Begin with the line containing "yellow cupcake: 6 -> 3" and reproduce it and all later lines exactly, through the last line of the records. Add nothing else.

SUPPLIED ENTRIES:

--------------------------------

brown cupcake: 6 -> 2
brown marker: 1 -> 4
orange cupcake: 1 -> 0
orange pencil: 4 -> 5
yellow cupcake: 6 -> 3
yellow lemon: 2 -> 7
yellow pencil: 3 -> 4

--------------------------------

WRITTEN SOLUTION:
yellow cupcake: 6 -> 3
yellow lemon: 2 -> 7
yellow pencil: 3 -> 4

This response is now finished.